● **Data under study**:
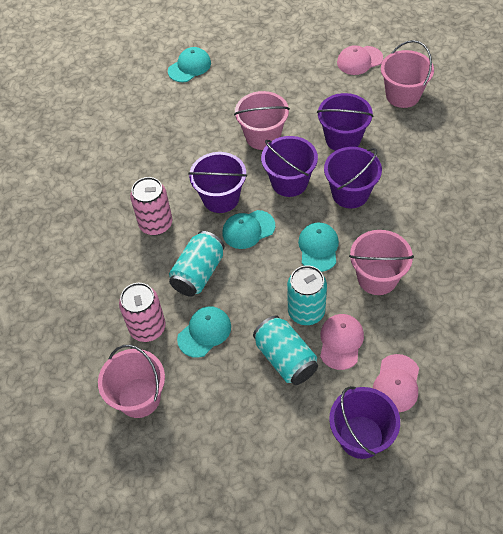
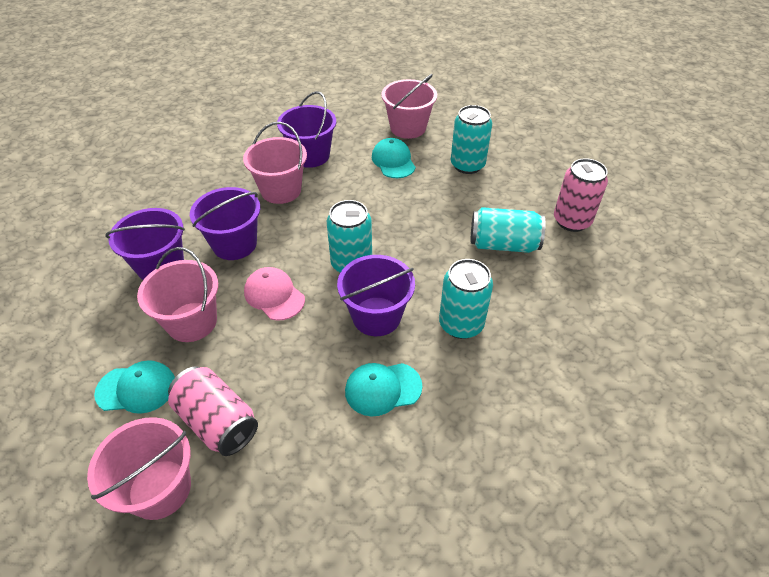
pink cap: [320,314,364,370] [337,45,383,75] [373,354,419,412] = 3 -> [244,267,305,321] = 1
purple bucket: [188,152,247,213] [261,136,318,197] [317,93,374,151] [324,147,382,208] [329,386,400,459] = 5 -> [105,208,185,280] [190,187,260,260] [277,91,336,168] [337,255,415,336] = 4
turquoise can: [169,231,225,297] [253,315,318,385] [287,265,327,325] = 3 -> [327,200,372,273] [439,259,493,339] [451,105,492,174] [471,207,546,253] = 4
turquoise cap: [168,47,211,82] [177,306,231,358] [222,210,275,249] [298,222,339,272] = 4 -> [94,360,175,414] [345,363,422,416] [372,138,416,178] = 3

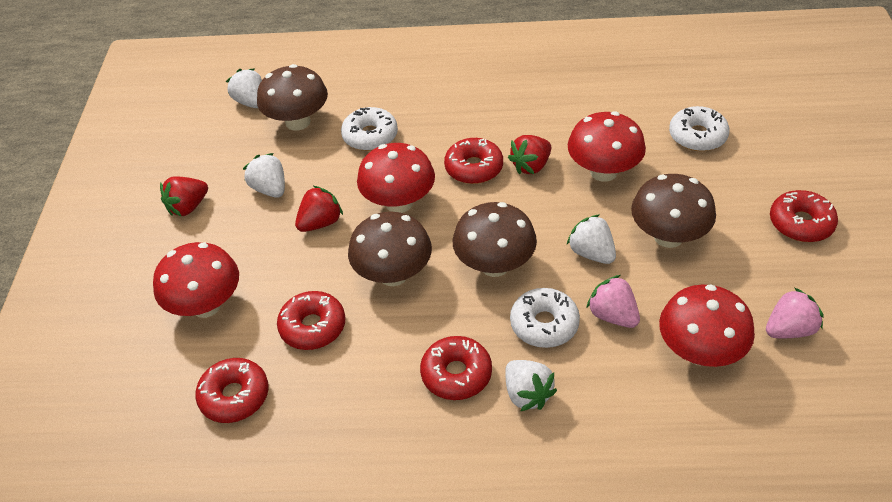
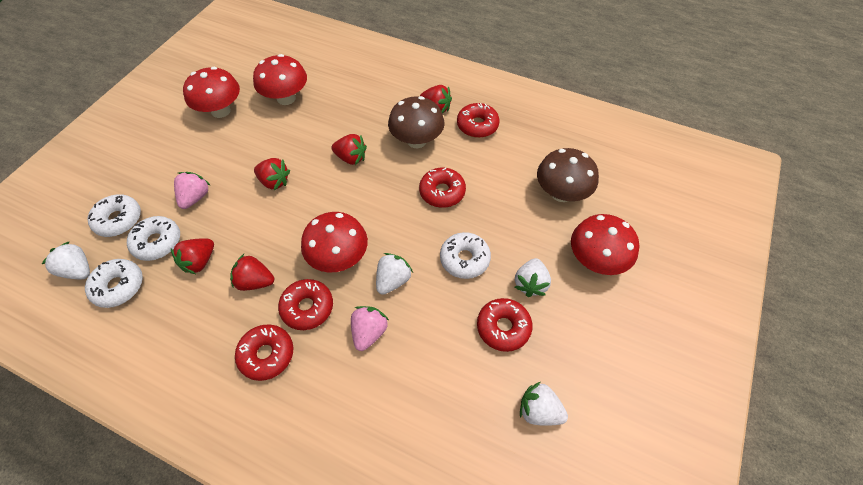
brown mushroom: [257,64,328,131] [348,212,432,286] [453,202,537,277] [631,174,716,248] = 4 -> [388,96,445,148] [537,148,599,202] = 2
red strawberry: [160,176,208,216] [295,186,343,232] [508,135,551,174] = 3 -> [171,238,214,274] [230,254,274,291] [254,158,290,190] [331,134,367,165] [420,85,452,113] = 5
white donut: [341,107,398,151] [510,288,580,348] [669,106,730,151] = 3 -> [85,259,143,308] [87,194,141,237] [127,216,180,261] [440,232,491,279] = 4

--

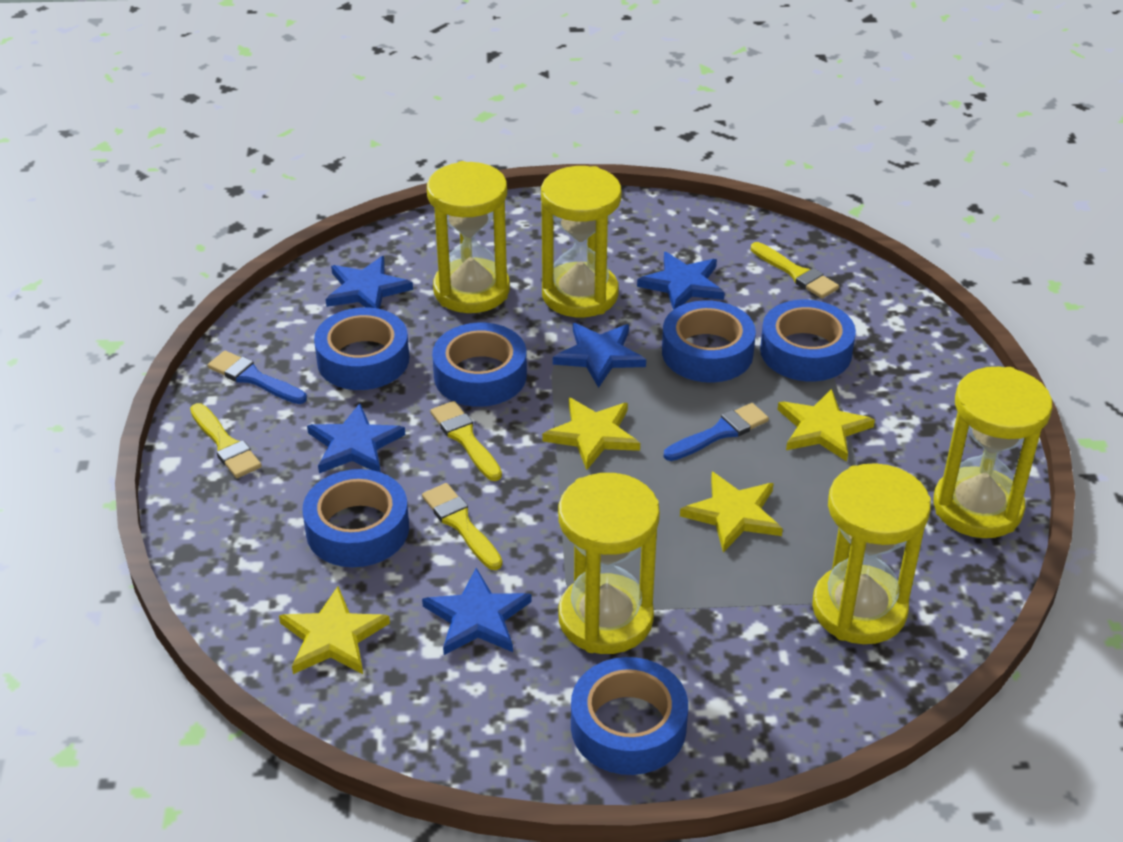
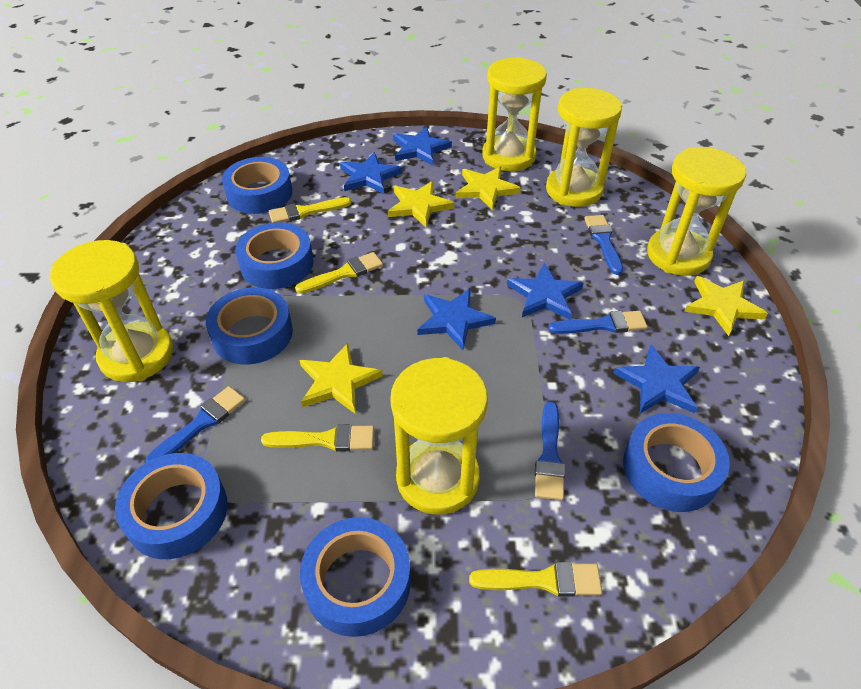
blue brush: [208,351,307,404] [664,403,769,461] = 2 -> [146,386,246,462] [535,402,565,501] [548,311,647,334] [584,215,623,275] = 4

● **Exercise prompt**: Reproduce exactly the entries above, limited to the lines from the one with "red strawberry: [160,176,208,216]" through the one with "white donut: [341,107,398,151]", both included.

● **Response below**:
red strawberry: [160,176,208,216] [295,186,343,232] [508,135,551,174] = 3 -> [171,238,214,274] [230,254,274,291] [254,158,290,190] [331,134,367,165] [420,85,452,113] = 5
white donut: [341,107,398,151] [510,288,580,348] [669,106,730,151] = 3 -> [85,259,143,308] [87,194,141,237] [127,216,180,261] [440,232,491,279] = 4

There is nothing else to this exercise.